**DATASET ENTRIES:**
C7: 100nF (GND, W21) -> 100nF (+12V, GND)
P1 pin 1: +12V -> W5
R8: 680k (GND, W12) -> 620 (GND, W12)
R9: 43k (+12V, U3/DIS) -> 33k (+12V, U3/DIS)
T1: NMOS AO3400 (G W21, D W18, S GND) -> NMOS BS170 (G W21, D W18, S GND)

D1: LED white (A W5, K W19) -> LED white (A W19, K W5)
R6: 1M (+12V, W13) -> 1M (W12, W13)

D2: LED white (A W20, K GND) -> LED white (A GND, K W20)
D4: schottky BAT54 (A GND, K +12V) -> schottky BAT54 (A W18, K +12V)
---
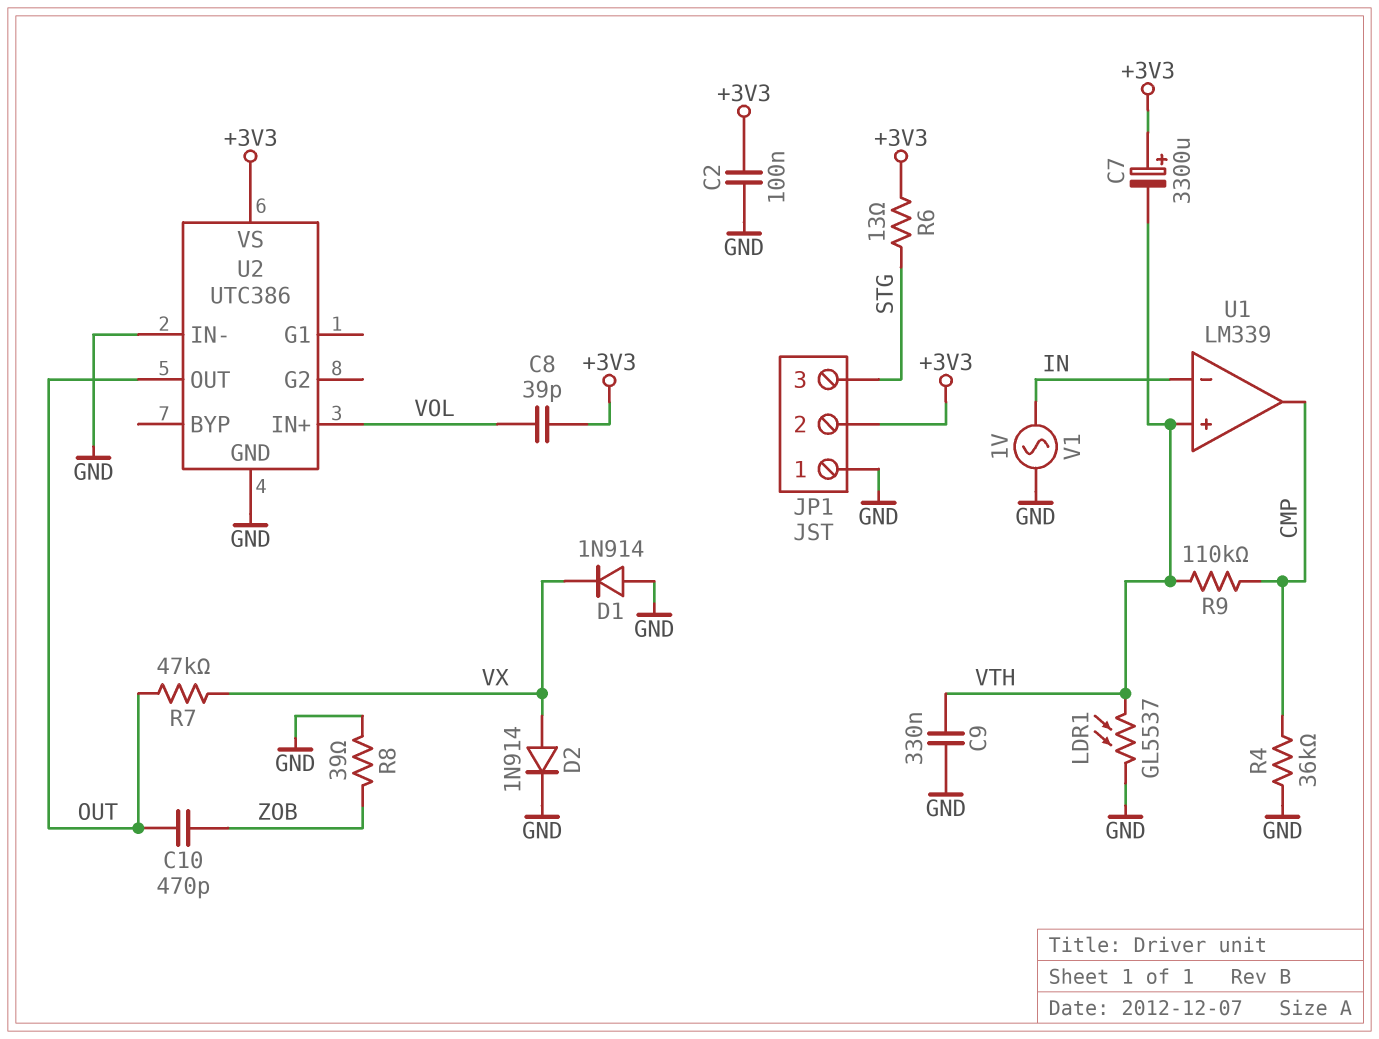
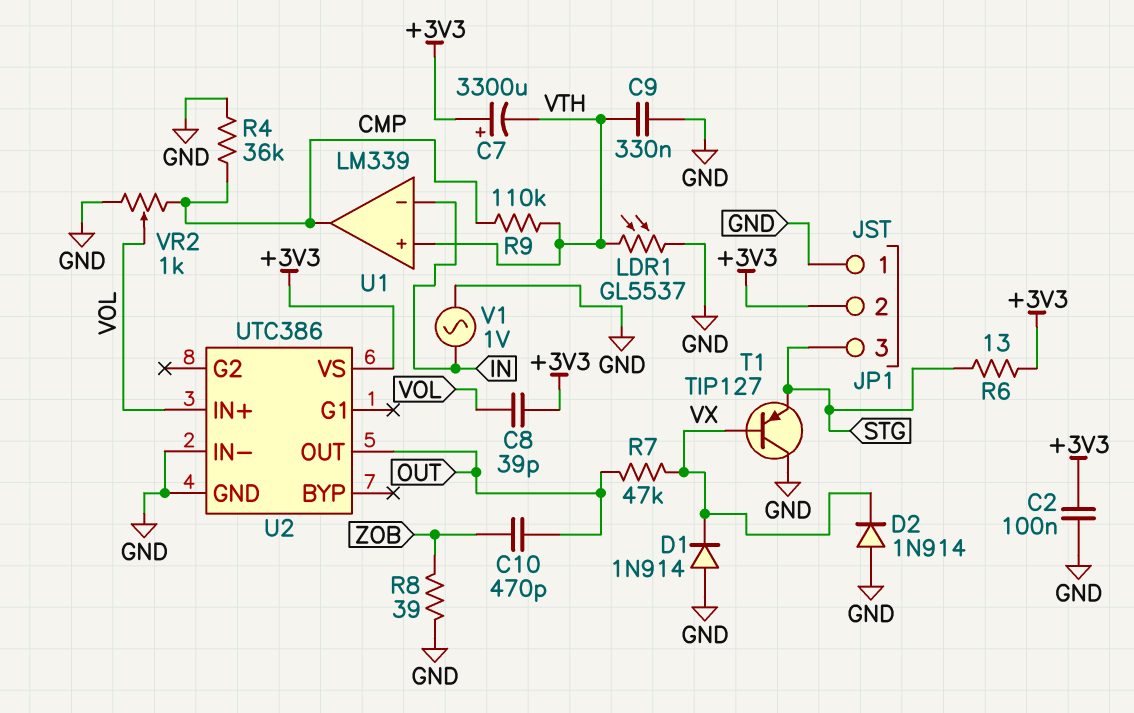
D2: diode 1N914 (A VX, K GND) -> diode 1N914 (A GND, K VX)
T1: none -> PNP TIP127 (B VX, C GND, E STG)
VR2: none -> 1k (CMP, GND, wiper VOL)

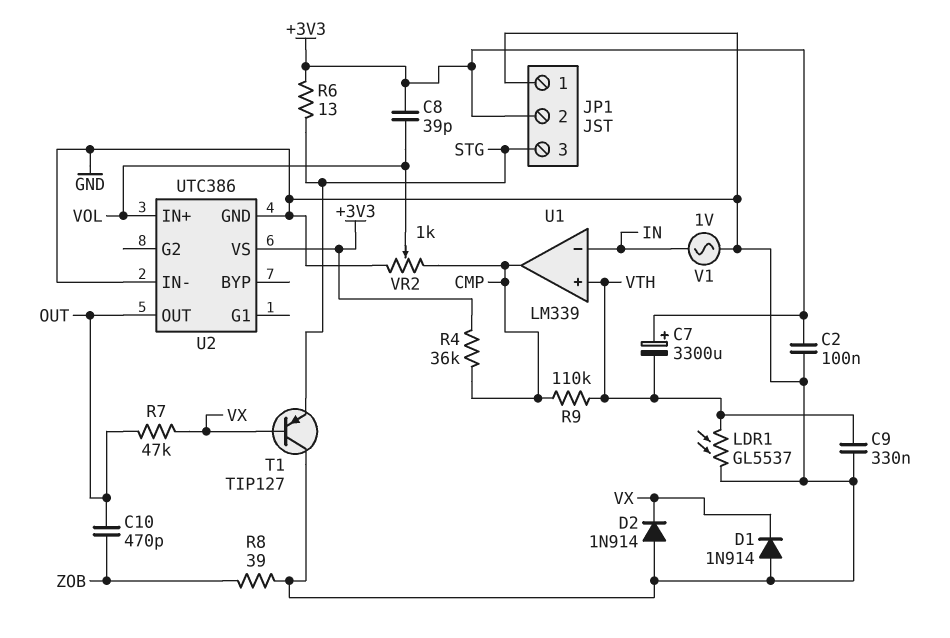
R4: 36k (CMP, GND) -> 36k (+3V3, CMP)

**PROBLEM DETAILS:** Using the records above, set down exactly the lines from the one with "C7: 100nF (GND, W21) -> 100nF (+12V, GND)" through the one with "D4: schottky BAT54", inclusive, and nothing more.

**RESULT OF THIS EXERCISE:**
C7: 100nF (GND, W21) -> 100nF (+12V, GND)
P1 pin 1: +12V -> W5
R8: 680k (GND, W12) -> 620 (GND, W12)
R9: 43k (+12V, U3/DIS) -> 33k (+12V, U3/DIS)
T1: NMOS AO3400 (G W21, D W18, S GND) -> NMOS BS170 (G W21, D W18, S GND)

D1: LED white (A W5, K W19) -> LED white (A W19, K W5)
R6: 1M (+12V, W13) -> 1M (W12, W13)

D2: LED white (A W20, K GND) -> LED white (A GND, K W20)
D4: schottky BAT54 (A GND, K +12V) -> schottky BAT54 (A W18, K +12V)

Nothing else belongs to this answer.